[Scene change data]
....

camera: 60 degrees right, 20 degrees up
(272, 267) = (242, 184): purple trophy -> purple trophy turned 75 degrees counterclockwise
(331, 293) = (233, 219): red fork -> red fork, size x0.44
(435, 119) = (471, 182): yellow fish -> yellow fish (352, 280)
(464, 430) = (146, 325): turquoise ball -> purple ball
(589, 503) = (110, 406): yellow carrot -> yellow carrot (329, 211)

....

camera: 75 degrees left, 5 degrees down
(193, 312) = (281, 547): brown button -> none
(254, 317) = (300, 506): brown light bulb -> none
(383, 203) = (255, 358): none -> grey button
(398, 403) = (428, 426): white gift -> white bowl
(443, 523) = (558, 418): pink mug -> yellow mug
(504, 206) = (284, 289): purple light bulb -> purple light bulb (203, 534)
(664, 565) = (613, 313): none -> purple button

....

Task prompt: I'd like the lines above from the one with "(504, 206) = (284, 289): purple" up to and including the one with "(664, 565) = (613, 313): none" copied exactly, with no other lines.

Your response:
(504, 206) = (284, 289): purple light bulb -> purple light bulb (203, 534)
(664, 565) = (613, 313): none -> purple button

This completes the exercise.